● Try it:
The line containing "move,ebony ball,<433 239>,,<191" marks the end: output every line of the data up to it, and that line too, exactly as written.

● Records for this exercise:
▬▬▬▬▬▬
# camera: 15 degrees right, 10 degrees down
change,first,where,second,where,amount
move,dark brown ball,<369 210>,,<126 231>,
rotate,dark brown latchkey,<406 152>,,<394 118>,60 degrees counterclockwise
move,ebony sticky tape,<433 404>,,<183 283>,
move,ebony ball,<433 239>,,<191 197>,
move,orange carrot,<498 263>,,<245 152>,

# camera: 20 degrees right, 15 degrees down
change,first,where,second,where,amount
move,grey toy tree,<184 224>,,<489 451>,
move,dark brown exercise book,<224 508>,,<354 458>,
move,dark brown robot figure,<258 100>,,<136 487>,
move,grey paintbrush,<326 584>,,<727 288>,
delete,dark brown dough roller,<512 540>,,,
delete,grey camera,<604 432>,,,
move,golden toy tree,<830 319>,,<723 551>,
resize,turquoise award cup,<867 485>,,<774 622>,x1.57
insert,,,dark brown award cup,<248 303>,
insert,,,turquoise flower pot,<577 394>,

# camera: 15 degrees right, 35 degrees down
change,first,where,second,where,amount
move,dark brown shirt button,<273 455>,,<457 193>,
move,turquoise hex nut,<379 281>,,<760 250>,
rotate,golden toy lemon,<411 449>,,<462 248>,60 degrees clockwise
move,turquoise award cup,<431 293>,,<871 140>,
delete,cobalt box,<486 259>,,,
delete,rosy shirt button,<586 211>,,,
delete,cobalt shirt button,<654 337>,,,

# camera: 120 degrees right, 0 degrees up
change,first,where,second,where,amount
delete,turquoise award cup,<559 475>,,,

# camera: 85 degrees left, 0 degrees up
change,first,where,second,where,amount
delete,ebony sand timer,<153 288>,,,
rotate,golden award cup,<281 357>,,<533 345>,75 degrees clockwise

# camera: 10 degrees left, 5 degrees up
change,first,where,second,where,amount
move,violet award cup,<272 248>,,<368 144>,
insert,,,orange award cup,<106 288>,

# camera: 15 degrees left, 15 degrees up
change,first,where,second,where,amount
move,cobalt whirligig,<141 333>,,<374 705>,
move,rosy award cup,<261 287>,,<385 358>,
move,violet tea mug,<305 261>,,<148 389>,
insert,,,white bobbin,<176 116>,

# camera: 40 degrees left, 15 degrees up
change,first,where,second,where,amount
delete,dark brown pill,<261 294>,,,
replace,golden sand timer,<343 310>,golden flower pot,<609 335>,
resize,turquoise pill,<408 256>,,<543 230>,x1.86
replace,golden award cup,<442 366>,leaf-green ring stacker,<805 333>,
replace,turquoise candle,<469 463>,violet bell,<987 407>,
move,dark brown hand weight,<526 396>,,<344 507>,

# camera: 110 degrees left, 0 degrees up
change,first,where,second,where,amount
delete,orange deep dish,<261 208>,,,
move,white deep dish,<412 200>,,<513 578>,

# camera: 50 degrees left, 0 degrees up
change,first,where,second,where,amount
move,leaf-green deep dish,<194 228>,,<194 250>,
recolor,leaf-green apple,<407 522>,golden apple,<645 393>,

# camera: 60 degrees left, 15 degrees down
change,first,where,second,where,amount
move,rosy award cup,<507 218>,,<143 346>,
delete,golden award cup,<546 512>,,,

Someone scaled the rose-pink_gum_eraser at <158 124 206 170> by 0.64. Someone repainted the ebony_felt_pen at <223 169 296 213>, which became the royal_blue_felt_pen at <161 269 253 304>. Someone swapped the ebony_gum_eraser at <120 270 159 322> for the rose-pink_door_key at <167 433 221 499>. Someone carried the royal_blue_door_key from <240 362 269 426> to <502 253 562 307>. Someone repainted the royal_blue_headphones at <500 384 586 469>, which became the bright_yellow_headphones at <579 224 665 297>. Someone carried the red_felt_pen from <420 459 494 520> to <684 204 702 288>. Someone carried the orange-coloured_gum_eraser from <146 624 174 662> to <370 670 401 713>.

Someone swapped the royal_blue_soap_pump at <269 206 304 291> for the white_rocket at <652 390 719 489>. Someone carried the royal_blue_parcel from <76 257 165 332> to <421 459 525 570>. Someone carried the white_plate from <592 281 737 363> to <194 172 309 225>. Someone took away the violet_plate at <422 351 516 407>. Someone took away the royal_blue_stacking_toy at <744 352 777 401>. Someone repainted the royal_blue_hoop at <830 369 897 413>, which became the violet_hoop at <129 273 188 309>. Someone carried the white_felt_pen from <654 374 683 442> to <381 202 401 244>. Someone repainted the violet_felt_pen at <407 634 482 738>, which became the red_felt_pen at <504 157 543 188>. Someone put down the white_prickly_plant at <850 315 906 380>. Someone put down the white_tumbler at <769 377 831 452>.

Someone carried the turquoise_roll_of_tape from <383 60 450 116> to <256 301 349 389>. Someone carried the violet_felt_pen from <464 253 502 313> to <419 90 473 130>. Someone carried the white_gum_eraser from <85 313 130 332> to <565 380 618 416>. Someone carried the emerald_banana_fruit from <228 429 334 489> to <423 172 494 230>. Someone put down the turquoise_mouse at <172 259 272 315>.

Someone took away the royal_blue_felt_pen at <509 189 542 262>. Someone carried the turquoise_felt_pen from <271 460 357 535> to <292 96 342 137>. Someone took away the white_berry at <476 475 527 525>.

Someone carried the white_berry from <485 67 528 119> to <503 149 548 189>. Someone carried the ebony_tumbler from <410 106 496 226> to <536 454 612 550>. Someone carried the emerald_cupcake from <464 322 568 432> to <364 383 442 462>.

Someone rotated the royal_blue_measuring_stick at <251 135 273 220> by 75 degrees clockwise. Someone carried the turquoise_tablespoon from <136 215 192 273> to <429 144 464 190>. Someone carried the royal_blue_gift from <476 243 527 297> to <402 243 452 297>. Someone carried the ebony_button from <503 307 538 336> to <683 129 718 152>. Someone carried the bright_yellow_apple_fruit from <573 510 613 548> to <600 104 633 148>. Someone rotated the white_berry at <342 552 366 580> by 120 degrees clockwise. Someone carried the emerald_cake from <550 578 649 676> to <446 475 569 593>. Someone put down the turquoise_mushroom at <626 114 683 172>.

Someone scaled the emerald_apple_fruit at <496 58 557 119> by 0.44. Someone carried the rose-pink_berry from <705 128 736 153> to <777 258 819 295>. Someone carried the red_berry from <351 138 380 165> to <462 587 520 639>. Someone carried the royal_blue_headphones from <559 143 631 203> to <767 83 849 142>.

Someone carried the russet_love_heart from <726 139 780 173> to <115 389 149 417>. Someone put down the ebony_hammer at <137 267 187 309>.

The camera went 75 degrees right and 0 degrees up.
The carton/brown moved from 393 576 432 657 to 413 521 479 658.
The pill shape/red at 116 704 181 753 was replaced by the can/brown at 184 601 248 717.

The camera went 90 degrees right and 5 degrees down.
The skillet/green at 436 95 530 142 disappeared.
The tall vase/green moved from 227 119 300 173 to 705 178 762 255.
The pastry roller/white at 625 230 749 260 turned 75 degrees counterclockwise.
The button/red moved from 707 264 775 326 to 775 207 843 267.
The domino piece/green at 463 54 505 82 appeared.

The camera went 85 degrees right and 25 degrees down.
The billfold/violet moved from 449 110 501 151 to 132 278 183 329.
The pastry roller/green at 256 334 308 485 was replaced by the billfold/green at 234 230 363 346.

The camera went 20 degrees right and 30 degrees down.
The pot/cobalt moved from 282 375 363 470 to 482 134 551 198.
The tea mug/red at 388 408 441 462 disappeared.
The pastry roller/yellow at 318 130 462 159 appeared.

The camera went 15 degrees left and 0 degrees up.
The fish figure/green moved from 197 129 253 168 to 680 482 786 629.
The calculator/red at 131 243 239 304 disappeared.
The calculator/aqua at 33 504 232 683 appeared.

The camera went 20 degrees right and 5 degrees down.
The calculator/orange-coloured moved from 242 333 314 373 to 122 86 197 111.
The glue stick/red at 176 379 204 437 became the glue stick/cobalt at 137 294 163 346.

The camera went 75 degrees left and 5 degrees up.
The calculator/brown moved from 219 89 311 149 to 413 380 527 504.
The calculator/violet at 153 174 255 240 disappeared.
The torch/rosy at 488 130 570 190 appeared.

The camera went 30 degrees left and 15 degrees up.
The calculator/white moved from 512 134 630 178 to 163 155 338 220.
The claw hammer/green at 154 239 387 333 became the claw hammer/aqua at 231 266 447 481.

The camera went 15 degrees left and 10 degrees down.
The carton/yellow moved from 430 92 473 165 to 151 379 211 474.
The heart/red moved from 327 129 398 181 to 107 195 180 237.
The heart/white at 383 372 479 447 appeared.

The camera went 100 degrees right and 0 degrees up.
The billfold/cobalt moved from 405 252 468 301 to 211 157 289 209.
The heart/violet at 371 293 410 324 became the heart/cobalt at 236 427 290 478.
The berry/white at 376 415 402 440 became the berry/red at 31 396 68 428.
▬▬▬▬▬▬
● Task output:
# camera: 15 degrees right, 10 degrees down
change,first,where,second,where,amount
move,dark brown ball,<369 210>,,<126 231>,
rotate,dark brown latchkey,<406 152>,,<394 118>,60 degrees counterclockwise
move,ebony sticky tape,<433 404>,,<183 283>,
move,ebony ball,<433 239>,,<191 197>,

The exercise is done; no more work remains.